— What is expected —
Each line of the records that holds "Beata" should be shown in full.

— Information supplied —
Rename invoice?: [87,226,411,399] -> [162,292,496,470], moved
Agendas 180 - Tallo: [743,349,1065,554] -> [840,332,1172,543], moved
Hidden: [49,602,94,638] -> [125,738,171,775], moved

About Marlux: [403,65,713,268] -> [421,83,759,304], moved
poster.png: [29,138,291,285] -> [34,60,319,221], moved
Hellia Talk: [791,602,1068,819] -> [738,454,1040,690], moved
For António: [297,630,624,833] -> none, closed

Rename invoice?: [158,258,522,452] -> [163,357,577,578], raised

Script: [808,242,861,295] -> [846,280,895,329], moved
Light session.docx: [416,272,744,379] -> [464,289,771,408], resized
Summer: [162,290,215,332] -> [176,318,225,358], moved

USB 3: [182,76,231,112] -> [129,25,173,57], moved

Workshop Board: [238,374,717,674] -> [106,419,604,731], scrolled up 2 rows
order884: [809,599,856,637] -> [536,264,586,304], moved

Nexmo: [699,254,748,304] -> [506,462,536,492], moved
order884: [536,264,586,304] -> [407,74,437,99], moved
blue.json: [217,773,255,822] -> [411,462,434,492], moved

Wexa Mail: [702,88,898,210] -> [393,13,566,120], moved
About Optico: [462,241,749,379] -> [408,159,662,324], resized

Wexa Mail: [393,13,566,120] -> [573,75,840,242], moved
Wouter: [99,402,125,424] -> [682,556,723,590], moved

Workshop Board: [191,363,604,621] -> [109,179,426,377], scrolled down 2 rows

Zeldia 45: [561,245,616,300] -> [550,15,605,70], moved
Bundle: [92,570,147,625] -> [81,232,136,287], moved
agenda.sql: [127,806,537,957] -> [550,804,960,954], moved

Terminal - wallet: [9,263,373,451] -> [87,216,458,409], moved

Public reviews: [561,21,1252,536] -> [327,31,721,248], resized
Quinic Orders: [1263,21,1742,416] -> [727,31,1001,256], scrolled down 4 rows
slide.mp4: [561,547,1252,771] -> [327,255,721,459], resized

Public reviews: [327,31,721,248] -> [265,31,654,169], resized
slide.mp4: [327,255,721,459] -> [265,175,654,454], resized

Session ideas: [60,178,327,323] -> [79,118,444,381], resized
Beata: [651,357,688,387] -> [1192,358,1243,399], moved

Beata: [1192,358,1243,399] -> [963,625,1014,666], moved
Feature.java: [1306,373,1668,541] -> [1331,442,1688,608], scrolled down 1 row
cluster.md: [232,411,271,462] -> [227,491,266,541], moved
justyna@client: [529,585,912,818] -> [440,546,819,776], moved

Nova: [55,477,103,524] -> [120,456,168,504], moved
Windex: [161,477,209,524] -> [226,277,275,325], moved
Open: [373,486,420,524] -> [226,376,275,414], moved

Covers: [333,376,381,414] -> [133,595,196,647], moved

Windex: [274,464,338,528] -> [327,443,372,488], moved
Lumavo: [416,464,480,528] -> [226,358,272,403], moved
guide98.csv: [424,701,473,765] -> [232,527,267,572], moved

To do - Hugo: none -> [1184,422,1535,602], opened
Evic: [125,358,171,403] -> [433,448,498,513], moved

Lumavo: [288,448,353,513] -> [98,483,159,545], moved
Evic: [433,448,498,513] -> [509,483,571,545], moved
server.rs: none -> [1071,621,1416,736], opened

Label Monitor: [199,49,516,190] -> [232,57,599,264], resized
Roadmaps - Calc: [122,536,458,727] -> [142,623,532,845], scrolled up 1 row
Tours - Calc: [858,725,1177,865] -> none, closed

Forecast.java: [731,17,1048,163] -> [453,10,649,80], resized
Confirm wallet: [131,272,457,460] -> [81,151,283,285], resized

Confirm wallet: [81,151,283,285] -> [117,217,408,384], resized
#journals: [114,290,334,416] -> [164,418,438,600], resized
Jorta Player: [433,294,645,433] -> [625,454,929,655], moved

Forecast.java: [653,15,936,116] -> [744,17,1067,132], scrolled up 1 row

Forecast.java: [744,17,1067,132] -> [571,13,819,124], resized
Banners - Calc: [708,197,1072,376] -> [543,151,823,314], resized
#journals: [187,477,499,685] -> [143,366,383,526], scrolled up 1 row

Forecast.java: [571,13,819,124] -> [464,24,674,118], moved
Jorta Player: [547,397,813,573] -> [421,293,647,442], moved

— Exercise answer —
Beata: [651,357,688,387] -> [1192,358,1243,399], moved
Beata: [1192,358,1243,399] -> [963,625,1014,666], moved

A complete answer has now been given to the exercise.